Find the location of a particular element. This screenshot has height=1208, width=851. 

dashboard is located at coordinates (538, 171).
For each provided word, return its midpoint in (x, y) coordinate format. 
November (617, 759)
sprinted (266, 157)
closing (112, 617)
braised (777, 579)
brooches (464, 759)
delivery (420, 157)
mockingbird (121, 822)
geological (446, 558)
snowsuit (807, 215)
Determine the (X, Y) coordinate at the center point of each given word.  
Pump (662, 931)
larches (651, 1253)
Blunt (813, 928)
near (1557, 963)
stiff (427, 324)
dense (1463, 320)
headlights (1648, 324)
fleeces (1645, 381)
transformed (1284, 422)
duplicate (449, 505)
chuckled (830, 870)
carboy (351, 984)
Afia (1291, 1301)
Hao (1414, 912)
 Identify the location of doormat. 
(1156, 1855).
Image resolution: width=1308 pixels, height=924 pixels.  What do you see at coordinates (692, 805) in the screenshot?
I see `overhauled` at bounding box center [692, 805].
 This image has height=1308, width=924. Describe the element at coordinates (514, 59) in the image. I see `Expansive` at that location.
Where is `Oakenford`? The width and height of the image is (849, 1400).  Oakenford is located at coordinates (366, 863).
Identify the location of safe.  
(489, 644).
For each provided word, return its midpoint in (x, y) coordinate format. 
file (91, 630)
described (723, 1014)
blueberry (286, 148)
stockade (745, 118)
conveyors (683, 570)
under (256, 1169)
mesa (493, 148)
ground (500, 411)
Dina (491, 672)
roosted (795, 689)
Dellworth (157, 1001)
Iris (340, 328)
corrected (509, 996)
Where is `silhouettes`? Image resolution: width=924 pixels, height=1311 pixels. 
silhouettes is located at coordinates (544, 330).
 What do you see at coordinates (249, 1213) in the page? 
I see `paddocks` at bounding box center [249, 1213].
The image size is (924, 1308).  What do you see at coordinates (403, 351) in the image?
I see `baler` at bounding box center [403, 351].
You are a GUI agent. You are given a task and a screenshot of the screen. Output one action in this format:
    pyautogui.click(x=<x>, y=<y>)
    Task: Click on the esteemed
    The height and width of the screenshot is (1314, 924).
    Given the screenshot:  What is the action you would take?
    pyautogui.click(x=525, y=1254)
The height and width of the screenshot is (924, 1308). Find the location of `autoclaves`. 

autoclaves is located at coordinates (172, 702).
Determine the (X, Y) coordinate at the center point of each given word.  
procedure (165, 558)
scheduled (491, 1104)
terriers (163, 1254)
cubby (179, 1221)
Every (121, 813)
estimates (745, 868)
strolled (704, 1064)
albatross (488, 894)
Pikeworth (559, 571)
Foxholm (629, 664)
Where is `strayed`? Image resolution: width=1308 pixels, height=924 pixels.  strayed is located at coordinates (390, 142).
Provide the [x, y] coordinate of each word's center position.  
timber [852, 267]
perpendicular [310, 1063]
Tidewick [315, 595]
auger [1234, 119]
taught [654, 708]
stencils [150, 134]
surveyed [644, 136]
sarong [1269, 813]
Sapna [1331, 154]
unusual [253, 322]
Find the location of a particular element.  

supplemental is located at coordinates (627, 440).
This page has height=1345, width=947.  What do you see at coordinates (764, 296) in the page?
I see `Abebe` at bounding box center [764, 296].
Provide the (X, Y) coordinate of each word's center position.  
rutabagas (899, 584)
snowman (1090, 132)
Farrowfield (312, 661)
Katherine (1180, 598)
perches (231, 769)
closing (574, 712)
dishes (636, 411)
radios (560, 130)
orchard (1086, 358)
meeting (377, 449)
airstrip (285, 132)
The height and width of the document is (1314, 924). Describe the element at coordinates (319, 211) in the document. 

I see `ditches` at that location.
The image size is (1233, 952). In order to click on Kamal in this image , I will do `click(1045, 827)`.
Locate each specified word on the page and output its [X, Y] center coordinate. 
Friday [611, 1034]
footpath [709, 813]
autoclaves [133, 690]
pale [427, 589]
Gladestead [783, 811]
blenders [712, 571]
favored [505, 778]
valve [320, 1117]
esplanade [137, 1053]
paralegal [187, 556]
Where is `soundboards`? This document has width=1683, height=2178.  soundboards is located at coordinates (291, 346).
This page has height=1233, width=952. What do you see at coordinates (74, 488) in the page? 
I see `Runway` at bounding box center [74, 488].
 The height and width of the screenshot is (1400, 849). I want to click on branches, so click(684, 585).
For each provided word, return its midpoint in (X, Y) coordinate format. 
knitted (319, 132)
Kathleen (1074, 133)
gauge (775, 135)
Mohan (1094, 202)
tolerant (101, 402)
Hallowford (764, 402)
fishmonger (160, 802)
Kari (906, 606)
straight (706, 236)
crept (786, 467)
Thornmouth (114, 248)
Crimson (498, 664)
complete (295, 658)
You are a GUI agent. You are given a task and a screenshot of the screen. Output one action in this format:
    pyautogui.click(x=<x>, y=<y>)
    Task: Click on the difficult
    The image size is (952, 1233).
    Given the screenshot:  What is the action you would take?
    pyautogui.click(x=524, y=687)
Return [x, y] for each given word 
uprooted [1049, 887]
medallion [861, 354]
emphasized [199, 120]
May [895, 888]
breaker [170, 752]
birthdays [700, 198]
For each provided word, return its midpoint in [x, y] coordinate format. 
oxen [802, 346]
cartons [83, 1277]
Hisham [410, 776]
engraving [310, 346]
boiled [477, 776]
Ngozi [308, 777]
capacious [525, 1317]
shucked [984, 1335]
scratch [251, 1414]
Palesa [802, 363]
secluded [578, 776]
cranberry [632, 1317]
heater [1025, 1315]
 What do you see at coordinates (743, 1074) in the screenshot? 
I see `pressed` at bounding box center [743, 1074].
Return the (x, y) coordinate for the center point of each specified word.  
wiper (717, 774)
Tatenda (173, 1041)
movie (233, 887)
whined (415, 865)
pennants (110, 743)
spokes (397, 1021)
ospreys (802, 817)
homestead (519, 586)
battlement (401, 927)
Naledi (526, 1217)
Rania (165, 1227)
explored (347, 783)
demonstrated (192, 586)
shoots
§ §
| YOUR TASK |
Render every row above as a Markdown table with the columns No. and Line. Put each row's number under No. and its text under Line, and leave out the blank rows.

| RESULT BELOW |
| No. | Line |
|---|---|
| 1 | Find the location of a particular element. This screenshot has height=1208, width=851.  |
| 2 | dashboard is located at coordinates (538, 171). |
| 3 | For each provided word, return its midpoint in (x, y) coordinate format.  |
| 4 | November (617, 759) |
| 5 | sprinted (266, 157) |
| 6 | closing (112, 617) |
| 7 | braised (777, 579) |
| 8 | brooches (464, 759) |
| 9 | delivery (420, 157) |
| 10 | mockingbird (121, 822) |
| 11 | geological (446, 558) |
| 12 | snowsuit (807, 215) |
| 13 | Determine the (X, Y) coordinate at the center point of each given word.   |
| 14 | Pump (662, 931) |
| 15 | larches (651, 1253) |
| 16 | Blunt (813, 928) |
| 17 | near (1557, 963) |
| 18 | stiff (427, 324) |
| 19 | dense (1463, 320) |
| 20 | headlights (1648, 324) |
| 21 | fleeces (1645, 381) |
| 22 | transformed (1284, 422) |
| 23 | duplicate (449, 505) |
| 24 | chuckled (830, 870) |
| 25 | carboy (351, 984) |
| 26 | Afia (1291, 1301) |
| 27 | Hao (1414, 912) |
| 28 |  Identify the location of doormat.  |
| 29 | (1156, 1855). |
| 30 | Image resolution: width=1308 pixels, height=924 pixels.  What do you see at coordinates (692, 805) in the screenshot? |
| 31 | I see `overhauled` at bounding box center [692, 805]. |
| 32 |  This image has height=1308, width=924. Describe the element at coordinates (514, 59) in the image. I see `Expansive` at that location. |
| 33 | Where is `Oakenford`? The width and height of the image is (849, 1400).  Oakenford is located at coordinates (366, 863). |
| 34 | Identify the location of safe.   |
| 35 | (489, 644). |
| 36 | For each provided word, return its midpoint in (x, y) coordinate format.  |
| 37 | file (91, 630) |
| 38 | described (723, 1014) |
| 39 | blueberry (286, 148) |
| 40 | stockade (745, 118) |
| 41 | conveyors (683, 570) |
| 42 | under (256, 1169) |
| 43 | mesa (493, 148) |
| 44 | ground (500, 411) |
| 45 | Dina (491, 672) |
| 46 | roosted (795, 689) |
| 47 | Dellworth (157, 1001) |
| 48 | Iris (340, 328) |
| 49 | corrected (509, 996) |
| 50 | Where is `silhouettes`? Image resolution: width=924 pixels, height=1311 pixels.  |
| 51 | silhouettes is located at coordinates (544, 330). |
| 52 |  What do you see at coordinates (249, 1213) in the page?  |
| 53 | I see `paddocks` at bounding box center [249, 1213]. |
| 54 | The image size is (924, 1308).  What do you see at coordinates (403, 351) in the image? |
| 55 | I see `baler` at bounding box center [403, 351]. |
| 56 | You are a GUI agent. You are given a task and a screenshot of the screen. Output one action in this format: |
| 57 |     pyautogui.click(x=<x>, y=<y>) |
| 58 |     Task: Click on the esteemed |
| 59 |     The height and width of the screenshot is (1314, 924). |
| 60 |     Given the screenshot:  What is the action you would take? |
| 61 |     pyautogui.click(x=525, y=1254) |
| 62 | The height and width of the screenshot is (924, 1308). Find the location of `autoclaves`.  |
| 63 | autoclaves is located at coordinates (172, 702). |
| 64 | Determine the (X, Y) coordinate at the center point of each given word.   |
| 65 | procedure (165, 558) |
| 66 | scheduled (491, 1104) |
| 67 | terriers (163, 1254) |
| 68 | cubby (179, 1221) |
| 69 | Every (121, 813) |
| 70 | estimates (745, 868) |
| 71 | strolled (704, 1064) |
| 72 | albatross (488, 894) |
| 73 | Pikeworth (559, 571) |
| 74 | Foxholm (629, 664) |
| 75 | Where is `strayed`? Image resolution: width=1308 pixels, height=924 pixels.  strayed is located at coordinates (390, 142). |
| 76 | Provide the [x, y] coordinate of each word's center position.   |
| 77 | timber [852, 267] |
| 78 | perpendicular [310, 1063] |
| 79 | Tidewick [315, 595] |
| 80 | auger [1234, 119] |
| 81 | taught [654, 708] |
| 82 | stencils [150, 134] |
| 83 | surveyed [644, 136] |
| 84 | sarong [1269, 813] |
| 85 | Sapna [1331, 154] |
| 86 | unusual [253, 322] |
| 87 | Find the location of a particular element.   |
| 88 | supplemental is located at coordinates (627, 440). |
| 89 | This page has height=1345, width=947.  What do you see at coordinates (764, 296) in the page? |
| 90 | I see `Abebe` at bounding box center [764, 296]. |
| 91 | Provide the (X, Y) coordinate of each word's center position.   |
| 92 | rutabagas (899, 584) |
| 93 | snowman (1090, 132) |
| 94 | Farrowfield (312, 661) |
| 95 | Katherine (1180, 598) |
| 96 | perches (231, 769) |
| 97 | closing (574, 712) |
| 98 | dishes (636, 411) |
| 99 | radios (560, 130) |
| 100 | orchard (1086, 358) |
| 101 | meeting (377, 449) |
| 102 | airstrip (285, 132) |
| 103 | The height and width of the document is (1314, 924). Describe the element at coordinates (319, 211) in the document.  |
| 104 | I see `ditches` at that location. |
| 105 | The image size is (1233, 952). In order to click on Kamal in this image , I will do `click(1045, 827)`. |
| 106 | Locate each specified word on the page and output its [X, Y] center coordinate.  |
| 107 | Friday [611, 1034] |
| 108 | footpath [709, 813] |
| 109 | autoclaves [133, 690] |
| 110 | pale [427, 589] |
| 111 | Gladestead [783, 811] |
| 112 | blenders [712, 571] |
| 113 | favored [505, 778] |
| 114 | valve [320, 1117] |
| 115 | esplanade [137, 1053] |
| 116 | paralegal [187, 556] |
| 117 | Where is `soundboards`? This document has width=1683, height=2178.  soundboards is located at coordinates (291, 346). |
| 118 | This page has height=1233, width=952. What do you see at coordinates (74, 488) in the page?  |
| 119 | I see `Runway` at bounding box center [74, 488]. |
| 120 |  The height and width of the screenshot is (1400, 849). I want to click on branches, so click(684, 585). |
| 121 | For each provided word, return its midpoint in (X, Y) coordinate format.  |
| 122 | knitted (319, 132) |
| 123 | Kathleen (1074, 133) |
| 124 | gauge (775, 135) |
| 125 | Mohan (1094, 202) |
| 126 | tolerant (101, 402) |
| 127 | Hallowford (764, 402) |
| 128 | fishmonger (160, 802) |
| 129 | Kari (906, 606) |
| 130 | straight (706, 236) |
| 131 | crept (786, 467) |
| 132 | Thornmouth (114, 248) |
| 133 | Crimson (498, 664) |
| 134 | complete (295, 658) |
| 135 | You are a GUI agent. You are given a task and a screenshot of the screen. Output one action in this format: |
| 136 |     pyautogui.click(x=<x>, y=<y>) |
| 137 |     Task: Click on the difficult |
| 138 |     The image size is (952, 1233). |
| 139 |     Given the screenshot:  What is the action you would take? |
| 140 |     pyautogui.click(x=524, y=687) |
| 141 | Return [x, y] for each given word  |
| 142 | uprooted [1049, 887] |
| 143 | medallion [861, 354] |
| 144 | emphasized [199, 120] |
| 145 | May [895, 888] |
| 146 | breaker [170, 752] |
| 147 | birthdays [700, 198] |
| 148 | For each provided word, return its midpoint in [x, y] coordinate format.  |
| 149 | oxen [802, 346] |
| 150 | cartons [83, 1277] |
| 151 | Hisham [410, 776] |
| 152 | engraving [310, 346] |
| 153 | boiled [477, 776] |
| 154 | Ngozi [308, 777] |
| 155 | capacious [525, 1317] |
| 156 | shucked [984, 1335] |
| 157 | scratch [251, 1414] |
| 158 | Palesa [802, 363] |
| 159 | secluded [578, 776] |
| 160 | cranberry [632, 1317] |
| 161 | heater [1025, 1315] |
| 162 |  What do you see at coordinates (743, 1074) in the screenshot?  |
| 163 | I see `pressed` at bounding box center [743, 1074]. |
| 164 | Return the (x, y) coordinate for the center point of each specified word.   |
| 165 | wiper (717, 774) |
| 166 | Tatenda (173, 1041) |
| 167 | movie (233, 887) |
| 168 | whined (415, 865) |
| 169 | pennants (110, 743) |
| 170 | spokes (397, 1021) |
| 171 | ospreys (802, 817) |
| 172 | homestead (519, 586) |
| 173 | battlement (401, 927) |
| 174 | Naledi (526, 1217) |
| 175 | Rania (165, 1227) |
| 176 | explored (347, 783) |
| 177 | demonstrated (192, 586) |
| 178 | shoots |